Work to be completed |
Find the line with "orange diamond: (146, 370)" in the entries below, then reproduce it and every line after it down to and including the line with "gray trapezoid: (103, 84) -> (64, 109), moved", exactly.

Supplied data Start Marker

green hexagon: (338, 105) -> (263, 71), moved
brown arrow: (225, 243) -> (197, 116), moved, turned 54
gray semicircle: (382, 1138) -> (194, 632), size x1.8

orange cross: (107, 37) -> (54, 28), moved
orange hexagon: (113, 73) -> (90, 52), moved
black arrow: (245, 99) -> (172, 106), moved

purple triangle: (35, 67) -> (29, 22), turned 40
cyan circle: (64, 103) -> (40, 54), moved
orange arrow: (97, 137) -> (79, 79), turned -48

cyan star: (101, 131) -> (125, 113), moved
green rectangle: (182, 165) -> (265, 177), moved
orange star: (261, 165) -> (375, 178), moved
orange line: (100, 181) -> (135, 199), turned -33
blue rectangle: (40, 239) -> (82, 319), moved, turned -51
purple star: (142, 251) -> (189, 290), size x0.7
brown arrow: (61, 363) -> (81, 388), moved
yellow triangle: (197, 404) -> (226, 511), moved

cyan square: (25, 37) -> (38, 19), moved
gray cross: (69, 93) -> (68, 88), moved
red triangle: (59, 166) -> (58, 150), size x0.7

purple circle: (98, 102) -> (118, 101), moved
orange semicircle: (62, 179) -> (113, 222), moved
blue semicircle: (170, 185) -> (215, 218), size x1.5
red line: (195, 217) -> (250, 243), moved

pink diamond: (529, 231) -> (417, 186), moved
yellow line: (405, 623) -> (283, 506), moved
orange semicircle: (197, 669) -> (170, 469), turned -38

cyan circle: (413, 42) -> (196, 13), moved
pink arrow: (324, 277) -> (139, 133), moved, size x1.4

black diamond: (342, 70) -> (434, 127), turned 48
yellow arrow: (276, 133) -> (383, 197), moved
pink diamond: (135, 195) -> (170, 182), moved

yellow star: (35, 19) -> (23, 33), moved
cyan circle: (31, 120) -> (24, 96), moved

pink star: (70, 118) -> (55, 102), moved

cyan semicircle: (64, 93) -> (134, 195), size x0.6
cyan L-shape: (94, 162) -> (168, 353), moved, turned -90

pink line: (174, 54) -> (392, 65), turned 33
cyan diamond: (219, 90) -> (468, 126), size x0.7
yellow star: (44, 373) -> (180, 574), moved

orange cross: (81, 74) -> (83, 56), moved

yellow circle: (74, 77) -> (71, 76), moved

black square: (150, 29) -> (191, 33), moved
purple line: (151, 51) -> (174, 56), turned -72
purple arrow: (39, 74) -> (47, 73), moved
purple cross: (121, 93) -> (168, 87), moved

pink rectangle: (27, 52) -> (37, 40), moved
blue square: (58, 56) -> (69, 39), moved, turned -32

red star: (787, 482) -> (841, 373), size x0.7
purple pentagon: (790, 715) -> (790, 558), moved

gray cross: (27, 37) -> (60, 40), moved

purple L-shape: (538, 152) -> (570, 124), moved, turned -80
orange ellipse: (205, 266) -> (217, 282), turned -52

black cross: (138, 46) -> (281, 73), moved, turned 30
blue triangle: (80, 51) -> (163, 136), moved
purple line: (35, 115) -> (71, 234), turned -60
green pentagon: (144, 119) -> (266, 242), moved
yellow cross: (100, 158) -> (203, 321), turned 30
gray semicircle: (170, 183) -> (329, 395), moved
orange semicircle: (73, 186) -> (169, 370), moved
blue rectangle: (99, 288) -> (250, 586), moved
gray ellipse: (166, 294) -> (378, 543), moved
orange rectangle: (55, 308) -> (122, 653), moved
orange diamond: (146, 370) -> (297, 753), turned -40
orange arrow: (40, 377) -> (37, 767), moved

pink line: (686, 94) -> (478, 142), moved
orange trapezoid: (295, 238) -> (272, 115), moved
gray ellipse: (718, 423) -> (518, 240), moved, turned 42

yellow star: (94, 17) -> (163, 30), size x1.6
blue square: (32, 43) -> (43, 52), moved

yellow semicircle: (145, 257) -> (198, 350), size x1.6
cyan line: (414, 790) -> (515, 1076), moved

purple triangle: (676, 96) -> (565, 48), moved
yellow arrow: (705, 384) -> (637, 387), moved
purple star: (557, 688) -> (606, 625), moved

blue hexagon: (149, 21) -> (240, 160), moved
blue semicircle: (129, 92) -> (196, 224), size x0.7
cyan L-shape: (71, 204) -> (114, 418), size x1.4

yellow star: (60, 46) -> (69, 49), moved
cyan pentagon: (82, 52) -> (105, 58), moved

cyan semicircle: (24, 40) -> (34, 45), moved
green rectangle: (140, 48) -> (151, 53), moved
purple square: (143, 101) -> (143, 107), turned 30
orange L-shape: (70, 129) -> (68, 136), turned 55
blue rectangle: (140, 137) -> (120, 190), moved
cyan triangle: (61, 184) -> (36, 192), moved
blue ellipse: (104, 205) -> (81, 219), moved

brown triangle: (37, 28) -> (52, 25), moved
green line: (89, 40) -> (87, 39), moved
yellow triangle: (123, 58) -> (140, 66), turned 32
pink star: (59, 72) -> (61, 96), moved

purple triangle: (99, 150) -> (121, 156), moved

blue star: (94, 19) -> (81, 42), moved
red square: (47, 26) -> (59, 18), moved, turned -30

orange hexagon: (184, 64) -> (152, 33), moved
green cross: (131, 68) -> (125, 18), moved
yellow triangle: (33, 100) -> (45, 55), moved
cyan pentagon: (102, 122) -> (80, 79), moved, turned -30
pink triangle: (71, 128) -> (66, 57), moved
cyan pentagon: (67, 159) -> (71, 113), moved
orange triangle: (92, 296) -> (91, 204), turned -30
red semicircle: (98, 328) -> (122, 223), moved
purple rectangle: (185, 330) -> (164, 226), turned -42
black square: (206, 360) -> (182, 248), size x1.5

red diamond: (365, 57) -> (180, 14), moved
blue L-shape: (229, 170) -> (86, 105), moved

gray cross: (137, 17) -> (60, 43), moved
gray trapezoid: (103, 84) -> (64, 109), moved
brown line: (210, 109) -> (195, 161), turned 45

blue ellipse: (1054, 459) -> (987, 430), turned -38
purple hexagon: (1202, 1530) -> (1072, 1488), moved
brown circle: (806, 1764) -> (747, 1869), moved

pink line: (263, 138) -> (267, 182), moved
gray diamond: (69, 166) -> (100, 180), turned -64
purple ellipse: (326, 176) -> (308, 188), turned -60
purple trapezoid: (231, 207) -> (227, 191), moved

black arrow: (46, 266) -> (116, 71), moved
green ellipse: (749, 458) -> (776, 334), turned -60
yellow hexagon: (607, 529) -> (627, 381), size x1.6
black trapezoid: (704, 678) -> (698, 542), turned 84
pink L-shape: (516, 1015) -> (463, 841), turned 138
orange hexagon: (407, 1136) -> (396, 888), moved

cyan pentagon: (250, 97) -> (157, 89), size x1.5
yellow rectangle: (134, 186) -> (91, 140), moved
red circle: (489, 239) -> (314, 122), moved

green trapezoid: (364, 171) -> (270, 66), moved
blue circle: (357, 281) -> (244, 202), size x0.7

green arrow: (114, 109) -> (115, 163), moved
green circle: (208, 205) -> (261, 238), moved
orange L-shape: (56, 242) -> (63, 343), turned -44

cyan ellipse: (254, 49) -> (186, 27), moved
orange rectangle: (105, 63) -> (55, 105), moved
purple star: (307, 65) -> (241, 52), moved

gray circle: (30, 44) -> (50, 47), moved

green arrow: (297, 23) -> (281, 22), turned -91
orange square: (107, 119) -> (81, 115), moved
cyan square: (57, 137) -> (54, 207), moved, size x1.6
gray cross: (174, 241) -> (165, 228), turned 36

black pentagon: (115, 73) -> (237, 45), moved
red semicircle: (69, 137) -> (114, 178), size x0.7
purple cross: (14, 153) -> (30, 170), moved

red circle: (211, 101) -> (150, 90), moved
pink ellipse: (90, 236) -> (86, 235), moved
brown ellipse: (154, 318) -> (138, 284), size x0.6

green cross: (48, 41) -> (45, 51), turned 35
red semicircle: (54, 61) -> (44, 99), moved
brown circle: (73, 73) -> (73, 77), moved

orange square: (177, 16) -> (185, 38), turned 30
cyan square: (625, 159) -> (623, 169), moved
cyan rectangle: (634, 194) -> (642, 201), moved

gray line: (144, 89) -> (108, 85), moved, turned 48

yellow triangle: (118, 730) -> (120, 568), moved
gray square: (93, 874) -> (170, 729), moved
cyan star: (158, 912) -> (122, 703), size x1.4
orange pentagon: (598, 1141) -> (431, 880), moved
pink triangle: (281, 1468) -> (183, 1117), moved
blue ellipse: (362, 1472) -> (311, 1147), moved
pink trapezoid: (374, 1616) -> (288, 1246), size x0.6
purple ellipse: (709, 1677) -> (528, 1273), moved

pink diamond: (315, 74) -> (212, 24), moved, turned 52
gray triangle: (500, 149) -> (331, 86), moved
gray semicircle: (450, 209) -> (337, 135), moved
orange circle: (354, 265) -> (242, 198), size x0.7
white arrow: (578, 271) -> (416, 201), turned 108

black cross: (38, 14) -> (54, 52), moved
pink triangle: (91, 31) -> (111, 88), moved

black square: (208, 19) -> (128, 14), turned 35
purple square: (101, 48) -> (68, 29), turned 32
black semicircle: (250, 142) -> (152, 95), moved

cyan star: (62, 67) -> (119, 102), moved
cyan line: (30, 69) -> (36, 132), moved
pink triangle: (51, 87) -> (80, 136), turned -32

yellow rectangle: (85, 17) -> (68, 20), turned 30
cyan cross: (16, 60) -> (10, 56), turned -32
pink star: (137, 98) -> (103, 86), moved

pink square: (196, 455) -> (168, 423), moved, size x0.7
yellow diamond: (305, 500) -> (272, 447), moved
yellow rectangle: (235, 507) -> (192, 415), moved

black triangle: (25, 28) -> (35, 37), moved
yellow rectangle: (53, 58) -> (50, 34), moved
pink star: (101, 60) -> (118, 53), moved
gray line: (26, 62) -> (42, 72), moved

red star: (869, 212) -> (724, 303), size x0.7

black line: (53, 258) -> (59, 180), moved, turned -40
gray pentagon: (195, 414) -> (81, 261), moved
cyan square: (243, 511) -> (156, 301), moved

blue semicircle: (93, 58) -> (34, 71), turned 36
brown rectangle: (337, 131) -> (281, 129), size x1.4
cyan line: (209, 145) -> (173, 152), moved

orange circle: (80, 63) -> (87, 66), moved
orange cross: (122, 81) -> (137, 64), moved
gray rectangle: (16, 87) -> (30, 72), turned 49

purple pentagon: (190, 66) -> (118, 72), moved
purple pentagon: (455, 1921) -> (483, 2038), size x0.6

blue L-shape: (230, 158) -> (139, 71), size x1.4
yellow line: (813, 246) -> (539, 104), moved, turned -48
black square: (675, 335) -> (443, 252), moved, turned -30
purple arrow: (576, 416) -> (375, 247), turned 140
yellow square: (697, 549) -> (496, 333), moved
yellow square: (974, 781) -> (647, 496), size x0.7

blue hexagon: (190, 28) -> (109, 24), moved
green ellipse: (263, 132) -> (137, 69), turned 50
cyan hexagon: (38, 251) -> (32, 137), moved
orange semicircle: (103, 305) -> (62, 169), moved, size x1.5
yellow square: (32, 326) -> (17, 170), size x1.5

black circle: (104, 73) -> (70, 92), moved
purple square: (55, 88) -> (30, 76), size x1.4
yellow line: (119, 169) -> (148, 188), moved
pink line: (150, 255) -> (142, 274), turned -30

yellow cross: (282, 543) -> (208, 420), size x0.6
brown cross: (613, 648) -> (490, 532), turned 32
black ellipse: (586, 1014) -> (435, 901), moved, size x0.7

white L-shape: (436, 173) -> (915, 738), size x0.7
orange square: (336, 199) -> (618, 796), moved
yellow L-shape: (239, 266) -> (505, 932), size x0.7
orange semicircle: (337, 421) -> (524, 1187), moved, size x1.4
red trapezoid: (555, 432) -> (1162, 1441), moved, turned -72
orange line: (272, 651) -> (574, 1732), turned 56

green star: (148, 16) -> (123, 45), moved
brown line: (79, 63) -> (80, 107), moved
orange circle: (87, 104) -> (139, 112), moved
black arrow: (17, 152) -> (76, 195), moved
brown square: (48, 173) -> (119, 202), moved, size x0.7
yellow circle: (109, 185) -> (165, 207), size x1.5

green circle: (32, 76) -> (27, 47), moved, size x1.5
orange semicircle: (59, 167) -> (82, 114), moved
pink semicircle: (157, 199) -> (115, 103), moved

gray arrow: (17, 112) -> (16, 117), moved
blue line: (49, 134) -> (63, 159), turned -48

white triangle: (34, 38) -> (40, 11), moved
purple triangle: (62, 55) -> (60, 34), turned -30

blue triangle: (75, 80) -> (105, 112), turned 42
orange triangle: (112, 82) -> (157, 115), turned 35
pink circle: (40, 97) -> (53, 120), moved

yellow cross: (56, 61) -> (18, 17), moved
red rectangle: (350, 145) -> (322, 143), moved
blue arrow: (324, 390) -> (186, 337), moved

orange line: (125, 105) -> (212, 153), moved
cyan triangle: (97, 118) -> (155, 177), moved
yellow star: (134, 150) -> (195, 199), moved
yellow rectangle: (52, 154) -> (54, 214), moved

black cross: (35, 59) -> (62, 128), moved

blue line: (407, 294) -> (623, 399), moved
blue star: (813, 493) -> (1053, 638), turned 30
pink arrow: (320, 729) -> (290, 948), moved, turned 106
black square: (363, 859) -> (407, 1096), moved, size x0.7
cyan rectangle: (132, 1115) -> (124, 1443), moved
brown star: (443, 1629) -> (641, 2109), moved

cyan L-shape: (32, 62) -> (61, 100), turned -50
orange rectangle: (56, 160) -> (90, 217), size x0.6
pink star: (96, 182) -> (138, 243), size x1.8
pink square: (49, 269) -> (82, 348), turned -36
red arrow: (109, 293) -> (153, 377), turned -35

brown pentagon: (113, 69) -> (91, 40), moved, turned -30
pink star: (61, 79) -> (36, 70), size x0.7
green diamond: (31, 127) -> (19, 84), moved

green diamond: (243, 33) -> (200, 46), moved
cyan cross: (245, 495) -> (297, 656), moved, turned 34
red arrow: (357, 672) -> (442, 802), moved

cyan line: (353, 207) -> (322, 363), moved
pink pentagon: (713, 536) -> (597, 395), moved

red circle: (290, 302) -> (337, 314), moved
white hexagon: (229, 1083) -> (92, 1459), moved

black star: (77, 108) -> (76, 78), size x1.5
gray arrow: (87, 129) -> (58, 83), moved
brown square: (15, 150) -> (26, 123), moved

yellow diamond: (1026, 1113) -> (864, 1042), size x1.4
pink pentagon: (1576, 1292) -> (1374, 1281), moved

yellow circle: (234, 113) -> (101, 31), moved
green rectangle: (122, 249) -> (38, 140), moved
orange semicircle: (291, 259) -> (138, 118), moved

Supplied data End Marker

Solution |
orange diamond: (146, 370) -> (297, 753), turned -40
orange arrow: (40, 377) -> (37, 767), moved

pink line: (686, 94) -> (478, 142), moved
orange trapezoid: (295, 238) -> (272, 115), moved
gray ellipse: (718, 423) -> (518, 240), moved, turned 42

yellow star: (94, 17) -> (163, 30), size x1.6
blue square: (32, 43) -> (43, 52), moved

yellow semicircle: (145, 257) -> (198, 350), size x1.6
cyan line: (414, 790) -> (515, 1076), moved

purple triangle: (676, 96) -> (565, 48), moved
yellow arrow: (705, 384) -> (637, 387), moved
purple star: (557, 688) -> (606, 625), moved

blue hexagon: (149, 21) -> (240, 160), moved
blue semicircle: (129, 92) -> (196, 224), size x0.7
cyan L-shape: (71, 204) -> (114, 418), size x1.4

yellow star: (60, 46) -> (69, 49), moved
cyan pentagon: (82, 52) -> (105, 58), moved

cyan semicircle: (24, 40) -> (34, 45), moved
green rectangle: (140, 48) -> (151, 53), moved
purple square: (143, 101) -> (143, 107), turned 30
orange L-shape: (70, 129) -> (68, 136), turned 55
blue rectangle: (140, 137) -> (120, 190), moved
cyan triangle: (61, 184) -> (36, 192), moved
blue ellipse: (104, 205) -> (81, 219), moved

brown triangle: (37, 28) -> (52, 25), moved
green line: (89, 40) -> (87, 39), moved
yellow triangle: (123, 58) -> (140, 66), turned 32
pink star: (59, 72) -> (61, 96), moved

purple triangle: (99, 150) -> (121, 156), moved

blue star: (94, 19) -> (81, 42), moved
red square: (47, 26) -> (59, 18), moved, turned -30

orange hexagon: (184, 64) -> (152, 33), moved
green cross: (131, 68) -> (125, 18), moved
yellow triangle: (33, 100) -> (45, 55), moved
cyan pentagon: (102, 122) -> (80, 79), moved, turned -30
pink triangle: (71, 128) -> (66, 57), moved
cyan pentagon: (67, 159) -> (71, 113), moved
orange triangle: (92, 296) -> (91, 204), turned -30
red semicircle: (98, 328) -> (122, 223), moved
purple rectangle: (185, 330) -> (164, 226), turned -42
black square: (206, 360) -> (182, 248), size x1.5

red diamond: (365, 57) -> (180, 14), moved
blue L-shape: (229, 170) -> (86, 105), moved

gray cross: (137, 17) -> (60, 43), moved
gray trapezoid: (103, 84) -> (64, 109), moved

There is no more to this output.